- _Work to be completed_
Please repeat the entries word for word and keep the images out.

- _Records_
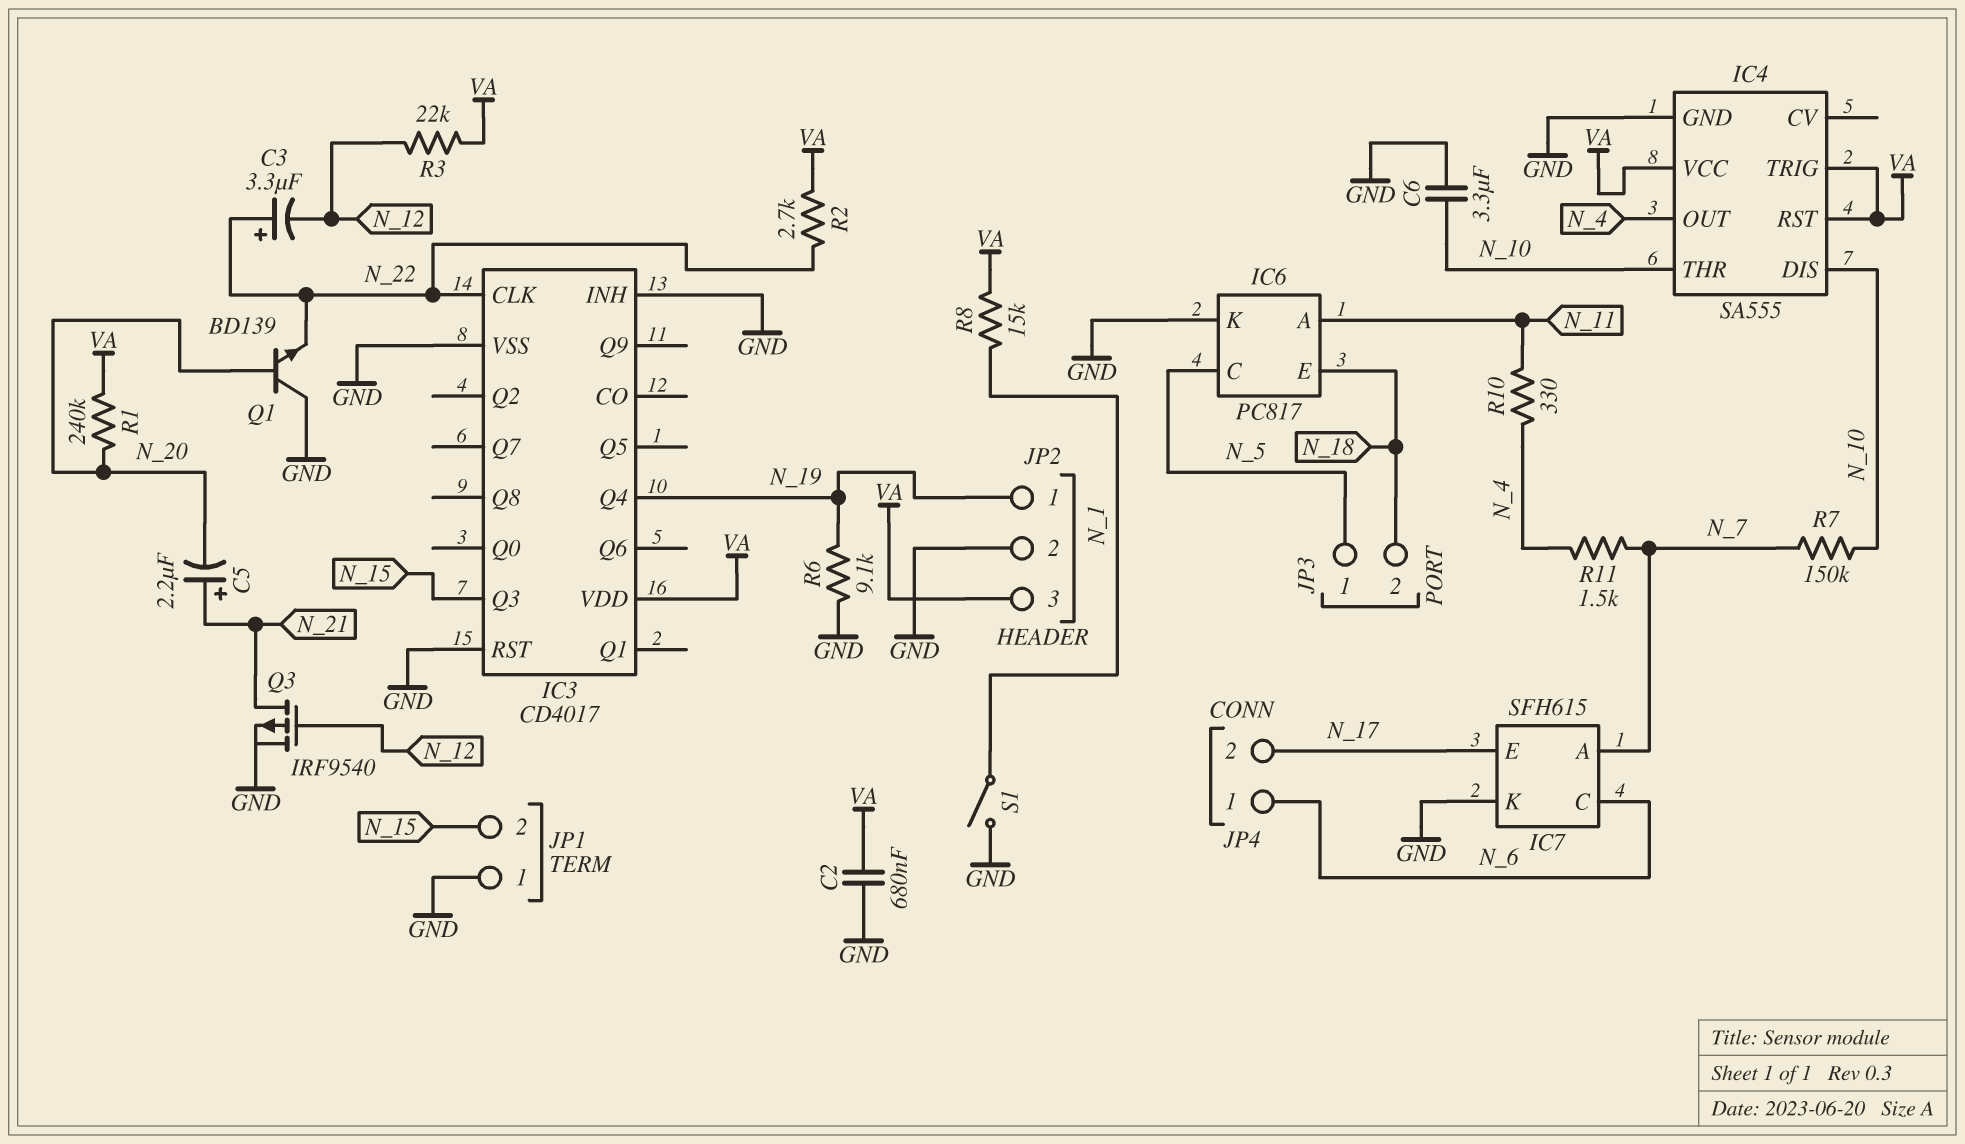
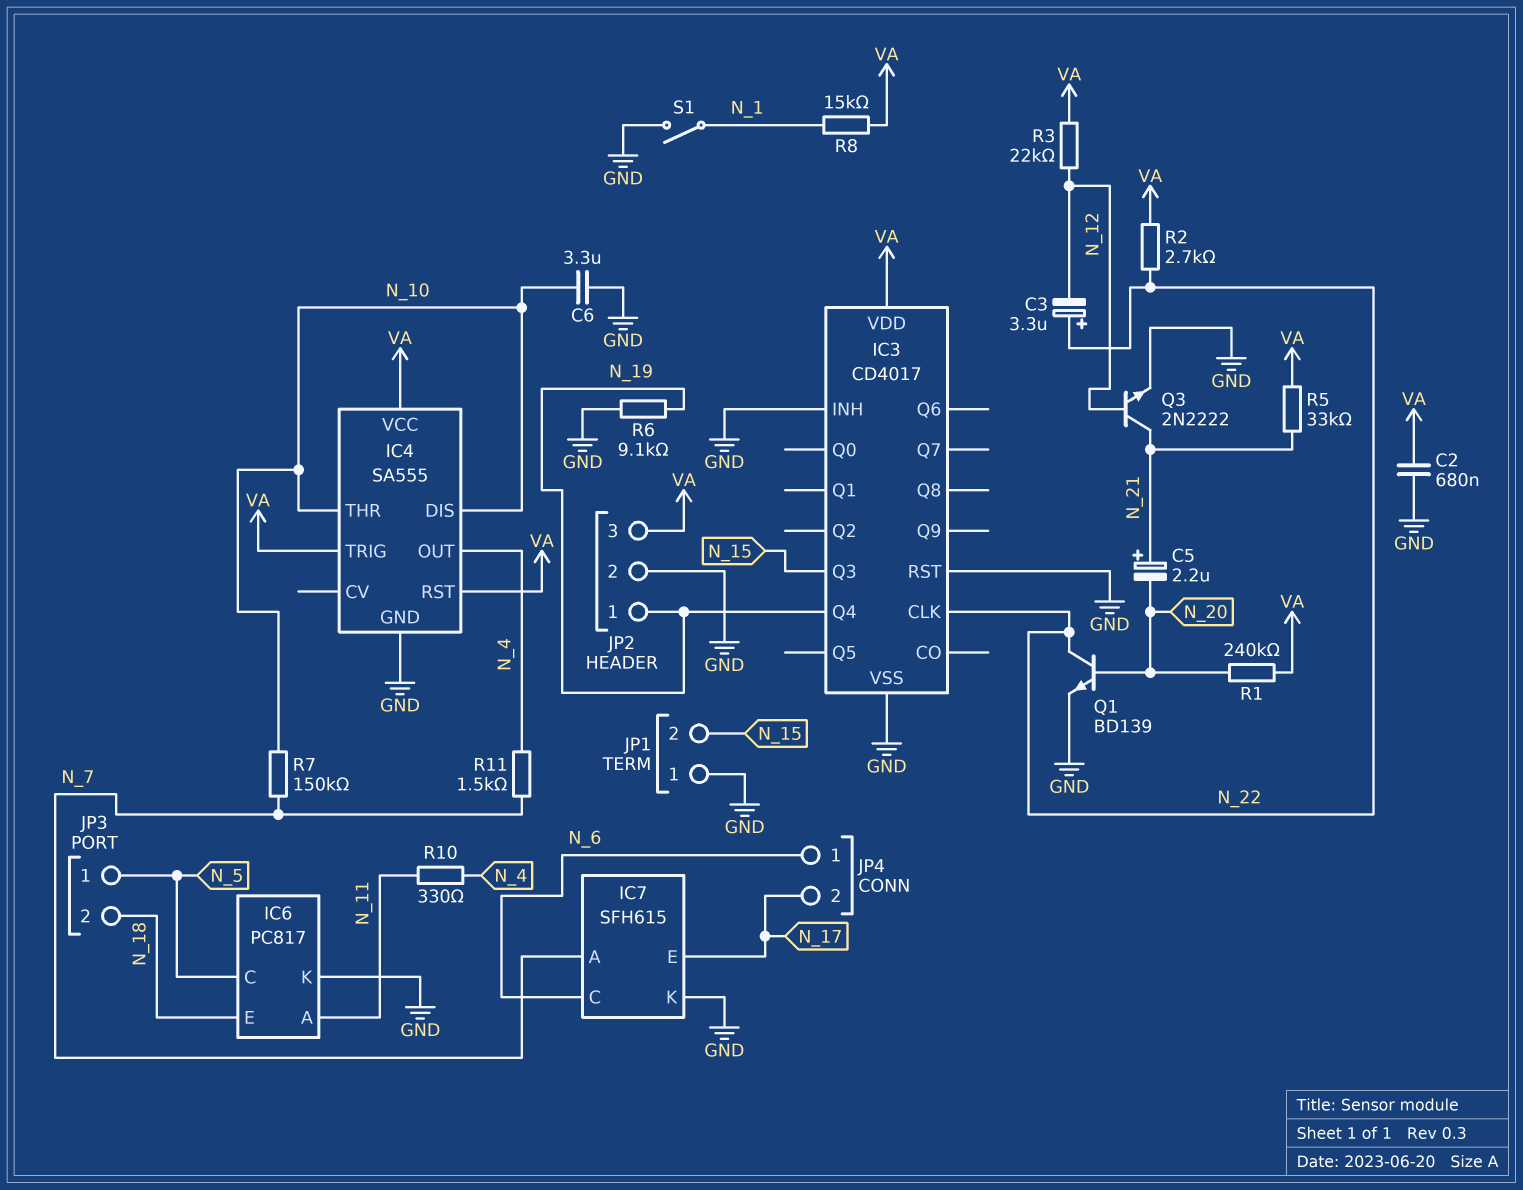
Q1: NPN BD139 (B N_20, C GND, E N_22) -> NPN BD139 (B N_20, C N_22, E GND)
Q3: PMOS IRF9540 (G N_12, D N_21, S GND) -> NPN 2N2222 (B N_12, C N_21, E GND)
R5: none -> 33k (N_21, VA)

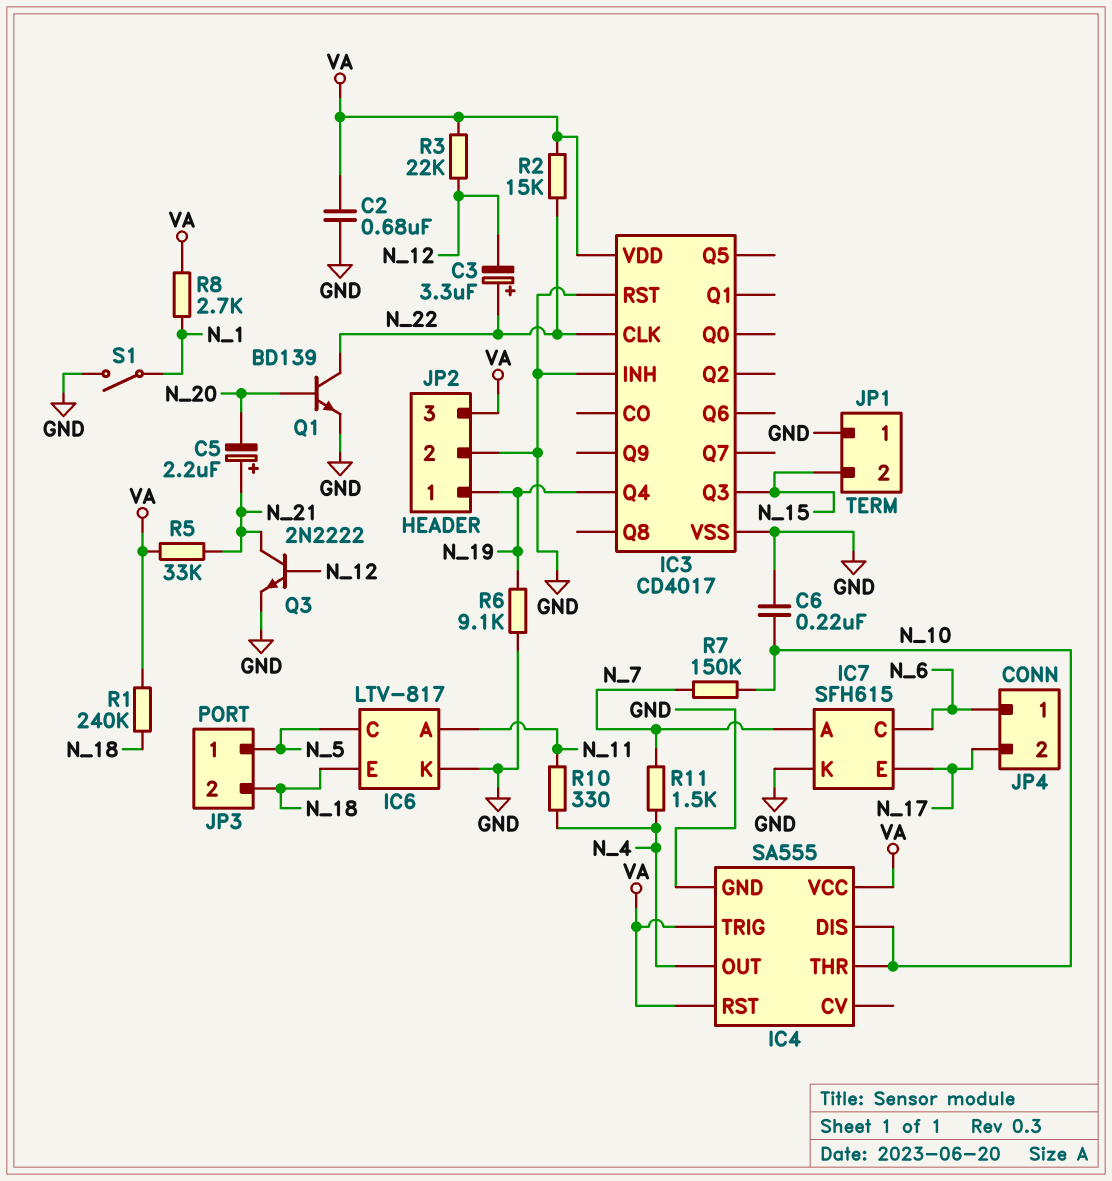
C6: 3.3uF (GND, N_10) -> 220nF (GND, N_10)
IC6: PC817 -> LTV-817
R1: 240k (N_20, VA) -> 240k (N_18, VA)
R2: 2.7k (N_22, VA) -> 15k (N_22, VA)
R8: 15k (N_1, VA) -> 2.7k (N_1, VA)

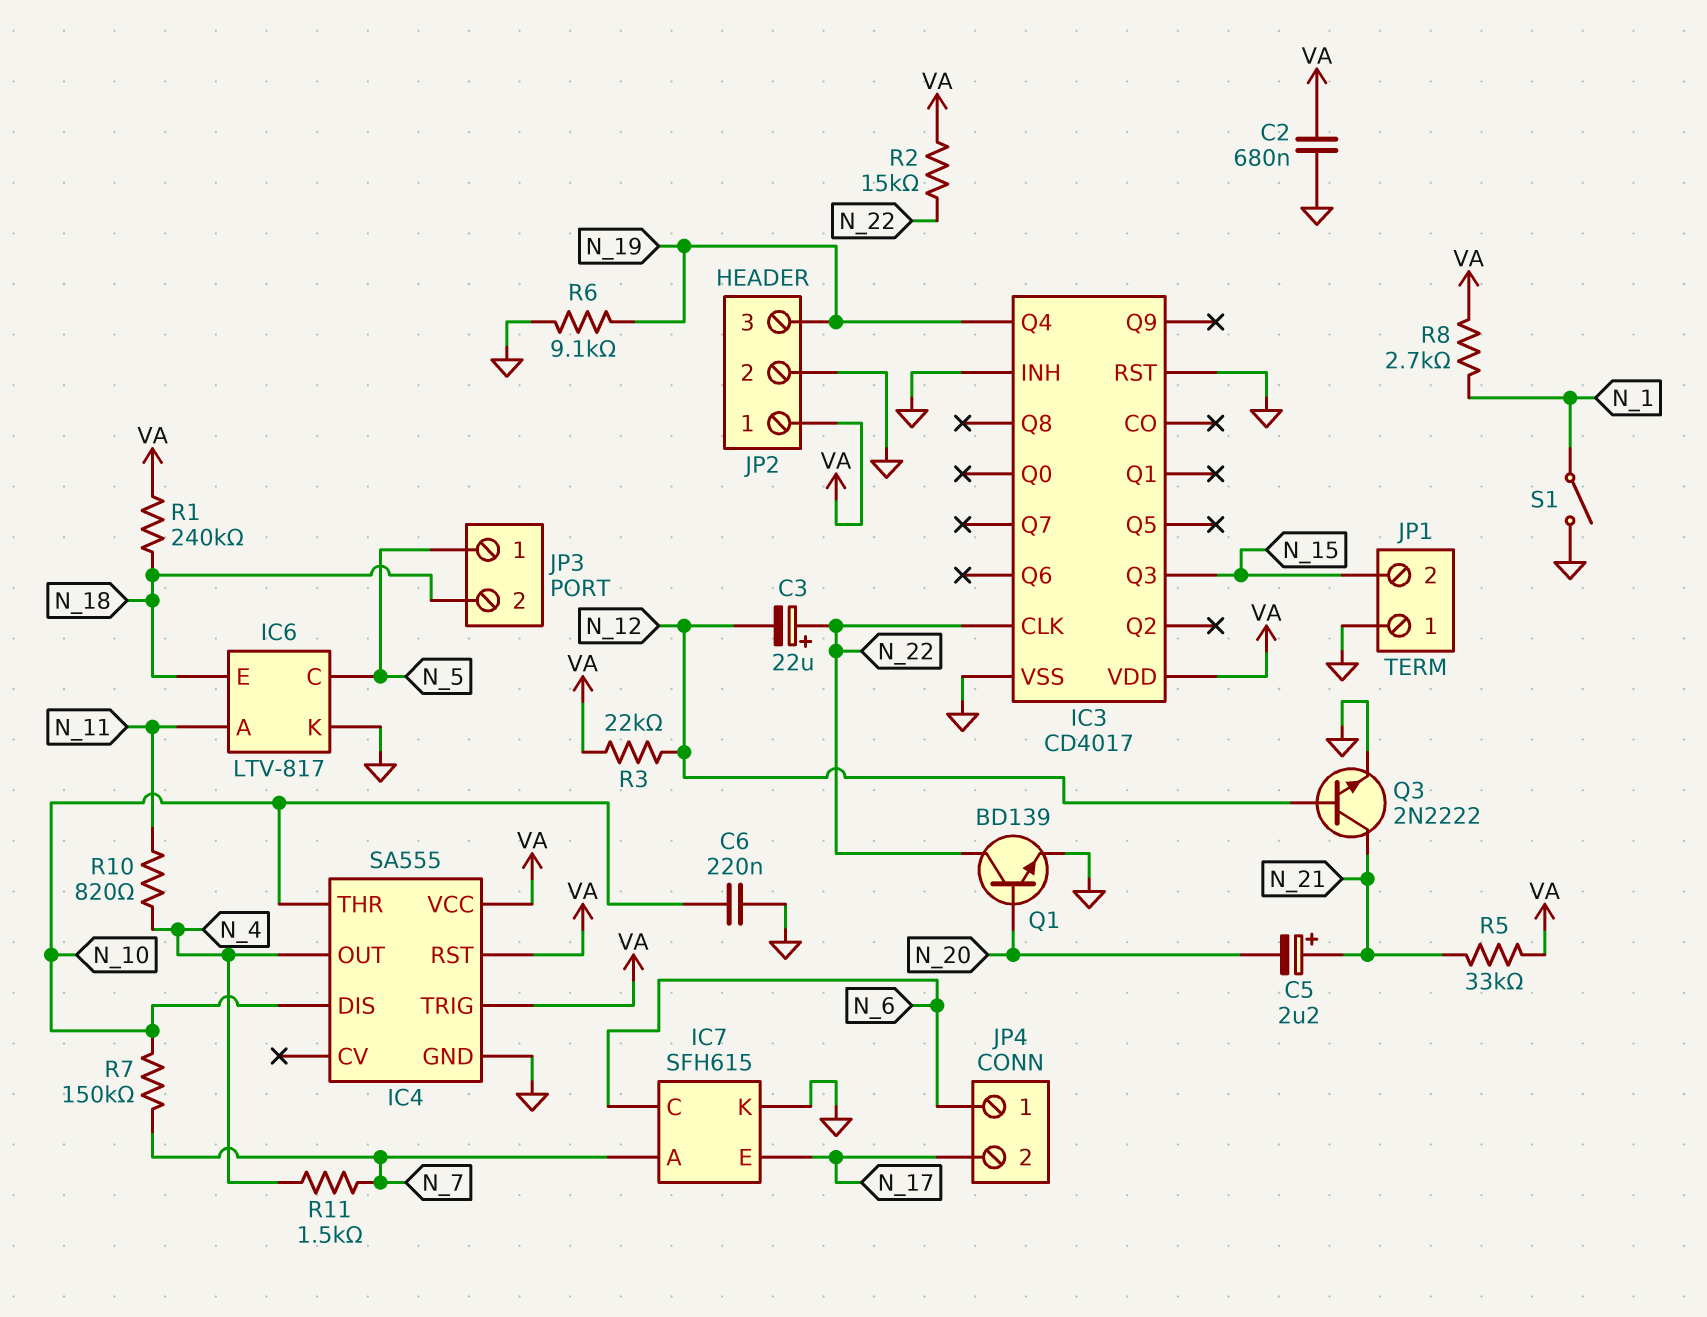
C3: 3.3uF (plus N_22, minus N_12) -> 22uF (plus N_22, minus N_12)
JP2 pin 1: N_19 -> VA
JP2 pin 3: VA -> N_19
R10: 330 (N_4, N_11) -> 820 (N_4, N_11)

- _Solution_
Q1: NPN BD139 (B N_20, C GND, E N_22) -> NPN BD139 (B N_20, C N_22, E GND)
Q3: PMOS IRF9540 (G N_12, D N_21, S GND) -> NPN 2N2222 (B N_12, C N_21, E GND)
R5: none -> 33k (N_21, VA)

C6: 3.3uF (GND, N_10) -> 220nF (GND, N_10)
IC6: PC817 -> LTV-817
R1: 240k (N_20, VA) -> 240k (N_18, VA)
R2: 2.7k (N_22, VA) -> 15k (N_22, VA)
R8: 15k (N_1, VA) -> 2.7k (N_1, VA)

C3: 3.3uF (plus N_22, minus N_12) -> 22uF (plus N_22, minus N_12)
JP2 pin 1: N_19 -> VA
JP2 pin 3: VA -> N_19
R10: 330 (N_4, N_11) -> 820 (N_4, N_11)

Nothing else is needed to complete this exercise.